Your answer should consist only of the lines below from the one with "(373, 225) = (375, 184): grey" through the one with "(376, 72) = (345, 347): pink", copied exactly.

DATA FOR THIS TASK:
════════════════════
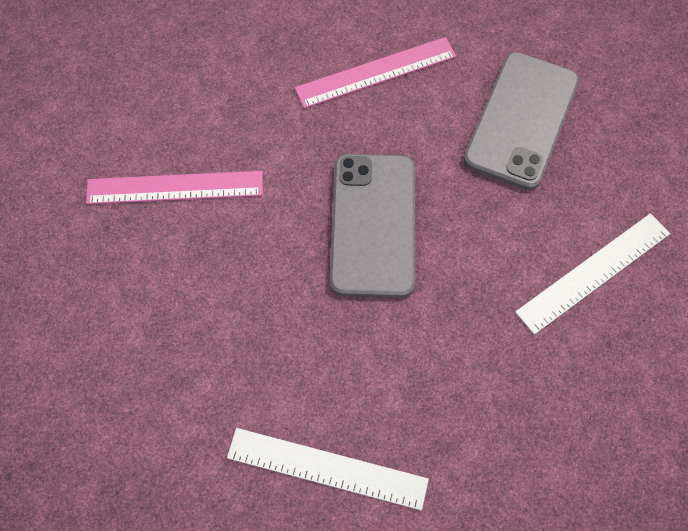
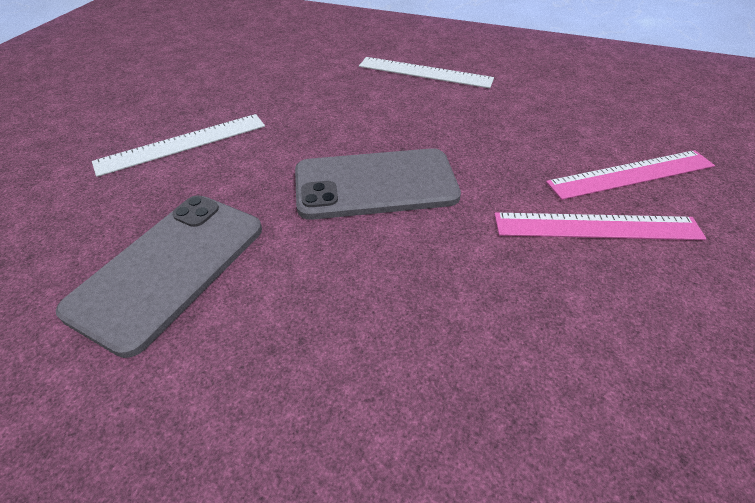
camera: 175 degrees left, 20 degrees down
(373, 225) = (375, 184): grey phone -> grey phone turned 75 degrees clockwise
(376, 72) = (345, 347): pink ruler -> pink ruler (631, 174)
════════════════════
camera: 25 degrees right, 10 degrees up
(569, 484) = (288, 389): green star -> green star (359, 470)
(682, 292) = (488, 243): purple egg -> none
════════════════════
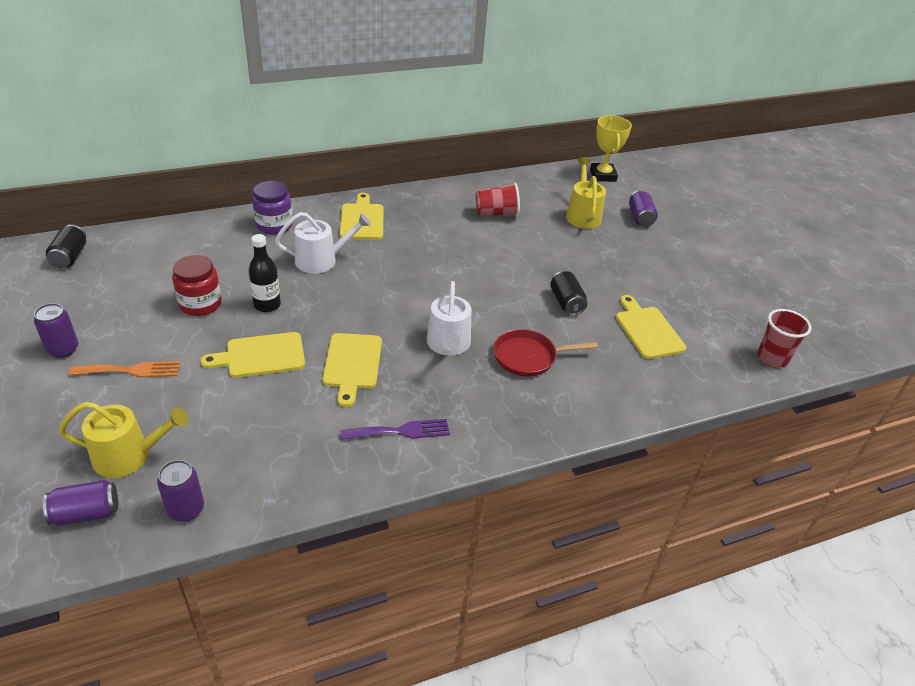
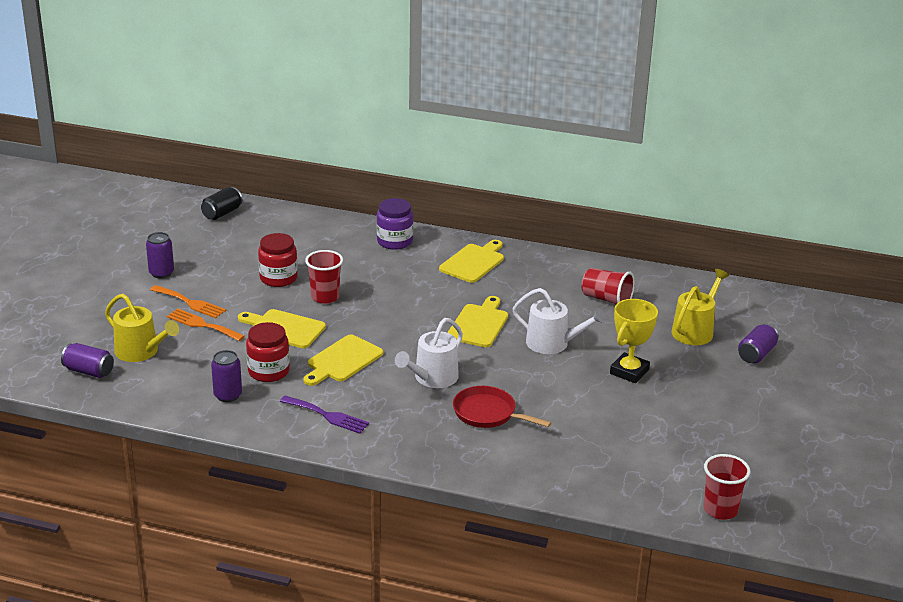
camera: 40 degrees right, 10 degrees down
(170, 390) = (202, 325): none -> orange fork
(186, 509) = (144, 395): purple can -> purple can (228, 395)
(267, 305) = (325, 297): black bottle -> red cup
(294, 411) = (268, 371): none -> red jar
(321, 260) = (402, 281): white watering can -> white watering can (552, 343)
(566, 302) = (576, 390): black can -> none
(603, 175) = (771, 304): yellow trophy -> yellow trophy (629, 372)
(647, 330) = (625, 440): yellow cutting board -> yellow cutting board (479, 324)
════════════════════
OUTPUT FOR THIS EXERCISE:
(373, 225) = (375, 184): grey phone -> grey phone turned 75 degrees clockwise
(376, 72) = (345, 347): pink ruler -> pink ruler (631, 174)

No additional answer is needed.